- **AIM OF THE TASK**: Copy out the lines of the records below, and only those lines, from the one with "white brick D2" through the one with "lime plate J9:L9", exactly as they appear.

- **DATA FOR THIS EXERCISE**:
·····

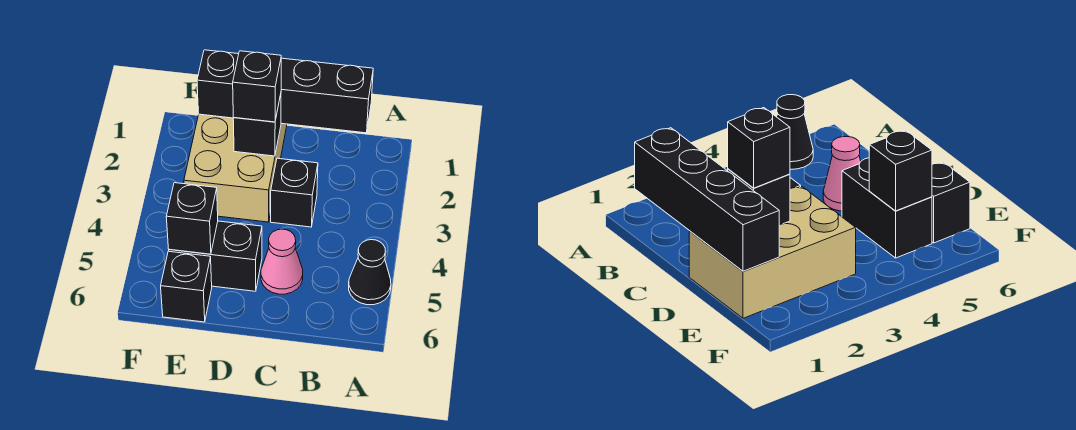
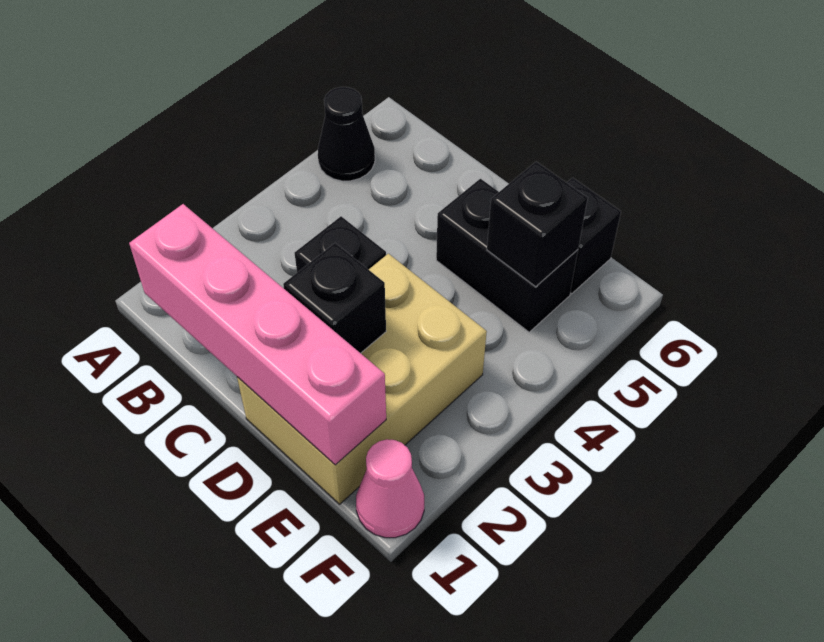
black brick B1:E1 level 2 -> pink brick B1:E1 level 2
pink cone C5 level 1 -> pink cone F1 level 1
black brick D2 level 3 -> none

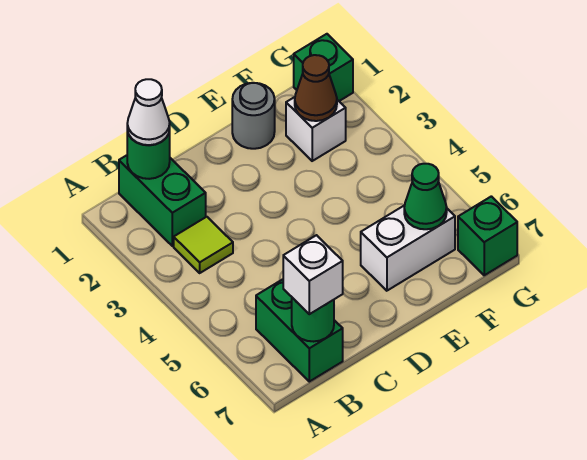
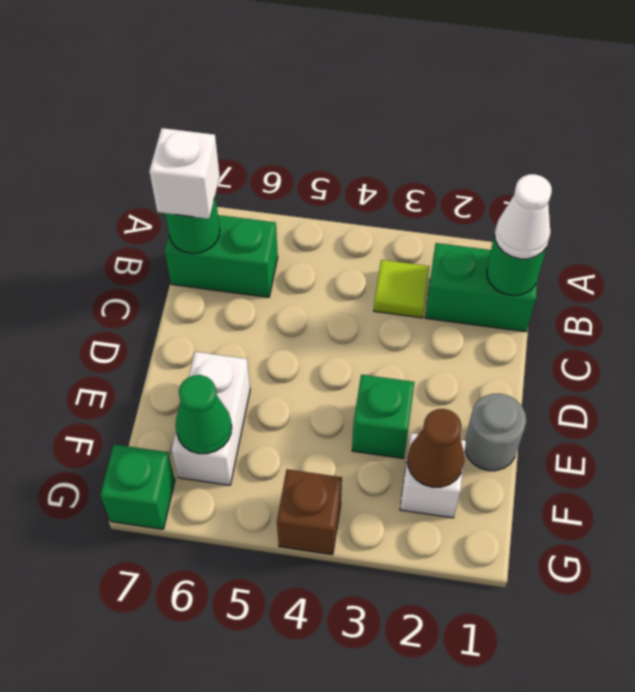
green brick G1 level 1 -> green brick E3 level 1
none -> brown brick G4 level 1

·····

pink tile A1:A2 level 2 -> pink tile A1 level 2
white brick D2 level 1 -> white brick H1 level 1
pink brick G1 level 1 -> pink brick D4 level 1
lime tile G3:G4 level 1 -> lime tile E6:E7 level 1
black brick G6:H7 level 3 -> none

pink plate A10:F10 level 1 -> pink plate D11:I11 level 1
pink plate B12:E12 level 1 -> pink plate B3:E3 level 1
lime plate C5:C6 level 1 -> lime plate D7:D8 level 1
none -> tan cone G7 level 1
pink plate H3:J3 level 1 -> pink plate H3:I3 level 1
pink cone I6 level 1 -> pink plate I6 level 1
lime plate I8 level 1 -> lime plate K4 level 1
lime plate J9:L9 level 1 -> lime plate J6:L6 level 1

·····

- **WRITTEN SOLUTION**:
white brick D2 level 1 -> white brick H1 level 1
pink brick G1 level 1 -> pink brick D4 level 1
lime tile G3:G4 level 1 -> lime tile E6:E7 level 1
black brick G6:H7 level 3 -> none

pink plate A10:F10 level 1 -> pink plate D11:I11 level 1
pink plate B12:E12 level 1 -> pink plate B3:E3 level 1
lime plate C5:C6 level 1 -> lime plate D7:D8 level 1
none -> tan cone G7 level 1
pink plate H3:J3 level 1 -> pink plate H3:I3 level 1
pink cone I6 level 1 -> pink plate I6 level 1
lime plate I8 level 1 -> lime plate K4 level 1
lime plate J9:L9 level 1 -> lime plate J6:L6 level 1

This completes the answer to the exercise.